--- START ---

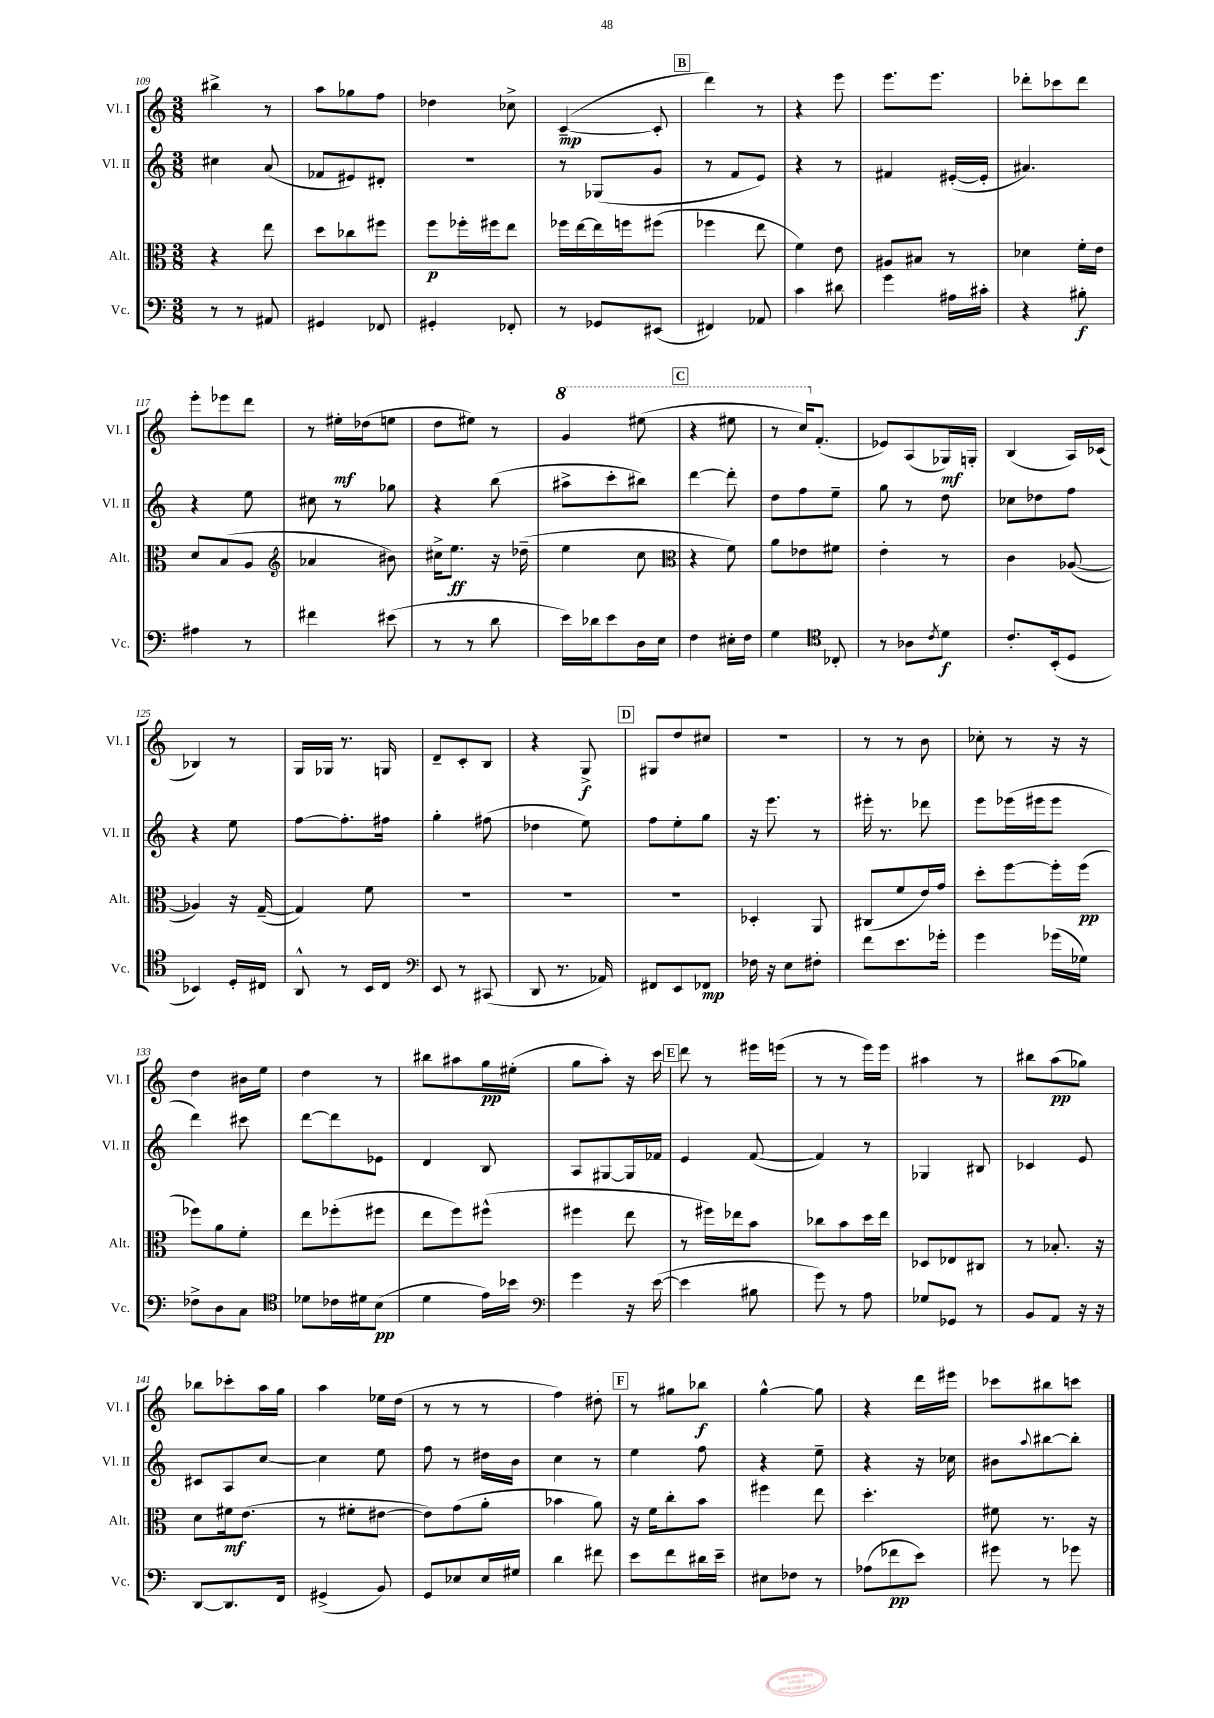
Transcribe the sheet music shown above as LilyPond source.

<<
\new StaffGroup <<
\new Staff = "s0" \with { instrumentName = "Vl. I" shortInstrumentName = "Vl. I" } {
    \clef treble \key c \major \numericTimeSignature \time 3/8
    bis''4-> r8 |
    a''8 ges''8 f''8 |
    des''4 ces''8-> |
    c'4~--\mp( c'8-. |
    \mark \markup { \box "B" } d'''4) r8 |
    r4 e'''8 |
    e'''8. e'''8. |
    des'''8-. ces'''8 des'''8 |
    e'''8-. ees'''8 d'''8 |
    r8 eis''16-.\mf des''16( e''8 |
    d''8 eis''8) r8 |
    \ottava #1 g''4 eis'''8( |
    \mark \markup { \box "C" } r4 eis'''8 |
    r8 c'''16) \ottava #0 f'8.-.( |
    ees'8) a8( ges16\mf) g16-. |
    b4( a16) ces'16( |
    bes4) r8 |
    g16 ges16 r8. g16 |
    d'8-- c'8-. b8 |
    r4 g8->\f |
    \mark \markup { \box "D" } gis8 d''8 cis''8 |
    R4. |
    r8 r8 b'8 |
    ces''8-. r8 r16 r16 |
    d''4 bis'16 e''16 |
    d''4 r8 |
    bis''8 ais''8 g''16\pp eis''16-.( |
    g''8 a''8-.) r16 c'''16 |
    \mark \markup { \box "E" } d'''8 r8 eis'''16 e'''16( |
    r8 r8 e'''16) e'''16 |
    ais''4 r8 |
    bis''8 a''8\pp( ges''8) |
    bes''8 ces'''8-. a''16 g''16 |
    a''4 ees''16 d''16( |
    r8 r8 r8 |
    f''4) dis''8-. |
    \mark \markup { \box "F" } r8 gis''8 bes''8\f |
    g''4~-^ g''8 |
    r4 d'''16 eis'''16 |
    ces'''8 bis''8 c'''8 \bar "|." |
}
\new Staff = "s1" \with { instrumentName = "Vl. II" shortInstrumentName = "Vl. II" } {
    \clef treble \key c \major \numericTimeSignature \time 3/8
    cis''4 a'8( |
    fes'8 eis'8) dis'8-. |
    R4. |
    r8 ges8( g'8 |
    \mark \markup { \box "B" } r8 f'8 e'8) |
    r4 r8 |
    fis'4 eis'16~-.( eis'16-. |
    ais'4.) |
    r4 e''8 |
    cis''8 r8 ges''8 |
    r4 b''8( |
    ais''8-> c'''8-. bis''8) |
    \mark \markup { \box "C" } d'''4~ d'''8-. |
    d''8 f''8 e''8-- |
    g''8 r8 d''8 |
    ces''8 des''8 f''8 |
    r4 e''8 |
    f''8~ f''8.-. fis''16 |
    g''4-. fis''8( |
    des''4 e''8) |
    \mark \markup { \box "D" } f''8 e''8-. g''8 |
    r16 e'''8. r8 |
    eis'''16-. r8. des'''8 |
    e'''8 ees'''16( eis'''16 eis'''8 |
    d'''4) cis'''8 |
    d'''8~ d'''8 ees'8 |
    d'4 b8 |
    a8 gis8~ gis16 fes'16 |
    \mark \markup { \box "E" } e'4 f'8~( |
    f'4) r8 |
    ges4 bis8 |
    ces'4 e'8 |
    cis'8 a8 c''8~ |
    c''4 e''8 |
    f''8 r8 dis''16 b'16 |
    c''4 r8 |
    \mark \markup { \box "F" } e''4 f''8 |
    r4 e''8-- |
    r4 r16 ces''16 |
    bis'8 \appoggiatura { a''8 } bis''8~ bis''8-. \bar "|." |
}
\new Staff = "s2" \with { instrumentName = "Alt." shortInstrumentName = "Alt." } {
    \clef alto \key c \major \numericTimeSignature \time 3/8
    r4 e''8 |
    d''8 ces''8 fis''8 |
    f''8\p fes''16-. fis''16 e''8 |
    fes''16 e''16~ e''16 f''16 fis''8( |
    \mark \markup { \box "B" } fes''4 e''8 |
    f'4) e'8 |
    ais8 bis8 r8 |
    des'4 f'16-. e'16 |
    d'8 b8( a8 |
    \clef treble aes'4 bis'8) |
    cis''16-> e''8.\ff r16 des''16--( |
    e''4 c''8 |
    \mark \markup { \box "C" } \clef alto r4 f'8) |
    a'8 ees'8 fis'8 |
    e'4-. r8 |
    c'4 aes8~( |
    aes4) r16 g16~--( |
    g4) f'8 |
    R4. |
    R4. |
    \mark \markup { \box "D" } R4. |
    des4-. a,8 |
    cis8( f'8 e'16) g'16 |
    d''8-. f''8~ f''16-. f''16\pp( |
    fes''8) a'8 f'8-. |
    e''8 fes''8-.( fis''8 |
    e''8 f''8) fis''8-^( |
    fis''4 e''8 |
    \mark \markup { \box "E" } r8 fis''16) ees''16 b'8 |
    ces''8 b'8 d''16 e''16 |
    des8 ees8 cis8 |
    r8 bes8.-. r16 |
    d'8 fis'16\mf e'8.( |
    r8 fis'8-. eis'8~ |
    eis'8) g'8( a'8-. |
    bes'4 a'8) |
    \mark \markup { \box "F" } r16 f'16 c''8-. b'8 |
    fis''4 e''8 |
    d''4.-. |
    fis'8 r8. r16 \bar "|." |
}
\new Staff = "s3" \with { instrumentName = "Vc." shortInstrumentName = "Vc." } {
    \clef bass \key c \major \numericTimeSignature \time 3/8
    r8 r8 ais,8 |
    gis,4 fes,8 |
    gis,4-. fes,8-. |
    r8 ges,8 eis,8( |
    \mark \markup { \box "B" } fis,4) aes,8 |
    c'4 dis'8 |
    g'4 ais16 cis'16-. |
    r4 bis8-.\f |
    ais4 r8 |
    fis'4 eis'8( |
    r8 r8 d'8 |
    e'16) des'16 e'8 d16 e16 |
    \mark \markup { \box "C" } f4 eis16-. f16 |
    g4 \clef tenor ces8-. |
    r8 aes8 \acciaccatura { c'8 } d'8\f |
    c'8.-. b,16-.( d8 |
    bes,4) d16-. cis16 |
    a,8-^ r8 b,16 c16 |
    \clef bass e,8 r8 cis,8( |
    d,8 r8. aes,16) |
    \mark \markup { \box "D" } fis,8 e,8 fes,8\mp |
    fes16 r16 e8 fis8-. |
    f'8 e'8. ges'16-. |
    g'4 ges'16( ges16) |
    fes8-> d8 c8 |
    \clef tenor des'8 ces'16 dis'16 b8\pp( |
    d'4 e'16) bes'16 |
    \clef bass g'4 r16 e'16~( |
    \mark \markup { \box "E" } e'4 bis8 |
    g'8) r8 a8 |
    ges8 ges,8 r8 |
    b,8 a,8 r16 r16 |
    d,8~ d,8. f,16 |
    gis,4->( b,8) |
    g,8 ees8 ees16 gis16 |
    d'4 fis'8 |
    \mark \markup { \box "F" } e'8 f'8 dis'16 e'16-- |
    eis8 fes8 r8 |
    aes8( fes'8\pp e'8) |
    gis'8 r8 ges'8 \bar "|." |
}
>>
>>
\layout { \context { \Score currentBarNumber = #109 } }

--- END ---

Work to do
How many lines in the rows above contain the string "bass"? Reply with the number alone.

Output of the exercise
3